- WHAT YOU NEED TO DO -
Edit the records below, changing every "beer can" to "soda can" and leaving everything else untouched.

- STORED ROWS -
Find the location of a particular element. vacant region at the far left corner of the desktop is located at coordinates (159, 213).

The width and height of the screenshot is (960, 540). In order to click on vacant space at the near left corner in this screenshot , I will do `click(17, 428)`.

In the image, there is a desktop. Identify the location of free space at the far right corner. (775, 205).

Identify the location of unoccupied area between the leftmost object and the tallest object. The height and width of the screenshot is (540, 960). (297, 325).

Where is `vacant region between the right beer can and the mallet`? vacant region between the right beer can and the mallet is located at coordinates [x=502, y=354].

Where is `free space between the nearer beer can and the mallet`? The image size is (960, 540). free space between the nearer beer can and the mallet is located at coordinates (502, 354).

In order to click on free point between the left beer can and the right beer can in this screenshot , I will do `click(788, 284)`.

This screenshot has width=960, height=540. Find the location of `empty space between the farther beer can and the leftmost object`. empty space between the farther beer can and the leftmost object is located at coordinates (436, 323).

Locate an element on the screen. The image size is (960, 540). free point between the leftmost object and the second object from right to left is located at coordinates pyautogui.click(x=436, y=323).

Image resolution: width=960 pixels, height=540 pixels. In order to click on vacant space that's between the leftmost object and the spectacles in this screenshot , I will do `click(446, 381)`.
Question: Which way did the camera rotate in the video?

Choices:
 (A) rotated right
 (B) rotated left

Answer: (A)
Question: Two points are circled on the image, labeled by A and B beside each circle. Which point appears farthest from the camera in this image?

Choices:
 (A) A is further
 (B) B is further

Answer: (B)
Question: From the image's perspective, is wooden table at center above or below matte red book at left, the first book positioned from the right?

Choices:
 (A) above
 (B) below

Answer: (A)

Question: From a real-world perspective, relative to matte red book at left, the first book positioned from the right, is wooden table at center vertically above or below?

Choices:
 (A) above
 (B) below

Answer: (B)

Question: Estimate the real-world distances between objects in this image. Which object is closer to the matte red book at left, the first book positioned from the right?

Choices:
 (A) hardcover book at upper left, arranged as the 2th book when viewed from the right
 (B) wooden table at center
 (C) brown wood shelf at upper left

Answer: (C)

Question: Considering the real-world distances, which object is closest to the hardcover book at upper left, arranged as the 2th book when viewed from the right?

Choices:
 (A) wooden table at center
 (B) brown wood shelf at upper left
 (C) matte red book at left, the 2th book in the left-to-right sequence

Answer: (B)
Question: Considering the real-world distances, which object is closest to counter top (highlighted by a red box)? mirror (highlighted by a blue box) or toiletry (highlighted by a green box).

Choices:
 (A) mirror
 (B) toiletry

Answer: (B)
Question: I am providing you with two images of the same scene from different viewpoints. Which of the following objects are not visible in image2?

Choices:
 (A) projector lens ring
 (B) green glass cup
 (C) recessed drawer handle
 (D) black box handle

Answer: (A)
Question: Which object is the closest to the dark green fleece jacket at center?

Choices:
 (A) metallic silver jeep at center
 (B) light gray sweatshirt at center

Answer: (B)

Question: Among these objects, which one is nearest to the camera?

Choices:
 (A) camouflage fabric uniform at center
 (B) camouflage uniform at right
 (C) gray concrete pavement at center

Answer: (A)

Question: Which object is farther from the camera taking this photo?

- FINAL ANSWER -
Find the location of a particular element. vacant region at the far left corner of the desktop is located at coordinates (159, 213).

The width and height of the screenshot is (960, 540). In order to click on vacant space at the near left corner in this screenshot , I will do `click(17, 428)`.

In the image, there is a desktop. Identify the location of free space at the far right corner. (775, 205).

Identify the location of unoccupied area between the leftmost object and the tallest object. The height and width of the screenshot is (540, 960). (297, 325).

Where is `vacant region between the right soda can and the mallet`? vacant region between the right soda can and the mallet is located at coordinates [x=502, y=354].

Where is `free space between the nearer soda can and the mallet`? The image size is (960, 540). free space between the nearer soda can and the mallet is located at coordinates (502, 354).

In order to click on free point between the left soda can and the right soda can in this screenshot , I will do `click(788, 284)`.

This screenshot has width=960, height=540. Find the location of `empty space between the farther soda can and the leftmost object`. empty space between the farther soda can and the leftmost object is located at coordinates (436, 323).

Locate an element on the screen. The image size is (960, 540). free point between the leftmost object and the second object from right to left is located at coordinates pyautogui.click(x=436, y=323).

Image resolution: width=960 pixels, height=540 pixels. In order to click on vacant space that's between the leftmost object and the spectacles in this screenshot , I will do `click(446, 381)`.
Question: Which way did the camera rotate in the video?

Choices:
 (A) rotated right
 (B) rotated left

Answer: (A)
Question: Two points are circled on the image, labeled by A and B beside each circle. Which point appears farthest from the camera in this image?

Choices:
 (A) A is further
 (B) B is further

Answer: (B)
Question: From the image's perspective, is wooden table at center above or below matte red book at left, the first book positioned from the right?

Choices:
 (A) above
 (B) below

Answer: (A)

Question: From a real-world perspective, relative to matte red book at left, the first book positioned from the right, is wooden table at center vertically above or below?

Choices:
 (A) above
 (B) below

Answer: (B)

Question: Estimate the real-world distances between objects in this image. Which object is closer to the matte red book at left, the first book positioned from the right?

Choices:
 (A) hardcover book at upper left, arranged as the 2th book when viewed from the right
 (B) wooden table at center
 (C) brown wood shelf at upper left

Answer: (C)

Question: Considering the real-world distances, which object is closest to the hardcover book at upper left, arranged as the 2th book when viewed from the right?

Choices:
 (A) wooden table at center
 (B) brown wood shelf at upper left
 (C) matte red book at left, the 2th book in the left-to-right sequence

Answer: (B)
Question: Considering the real-world distances, which object is closest to counter top (highlighted by a red box)? mirror (highlighted by a blue box) or toiletry (highlighted by a green box).

Choices:
 (A) mirror
 (B) toiletry

Answer: (B)
Question: I am providing you with two images of the same scene from different viewpoints. Which of the following objects are not visible in image2?

Choices:
 (A) projector lens ring
 (B) green glass cup
 (C) recessed drawer handle
 (D) black box handle

Answer: (A)
Question: Which object is the closest to the dark green fleece jacket at center?

Choices:
 (A) metallic silver jeep at center
 (B) light gray sweatshirt at center

Answer: (B)

Question: Among these objects, which one is nearest to the camera?

Choices:
 (A) camouflage fabric uniform at center
 (B) camouflage uniform at right
 (C) gray concrete pavement at center

Answer: (A)

Question: Which object is farther from the camera taking this photo?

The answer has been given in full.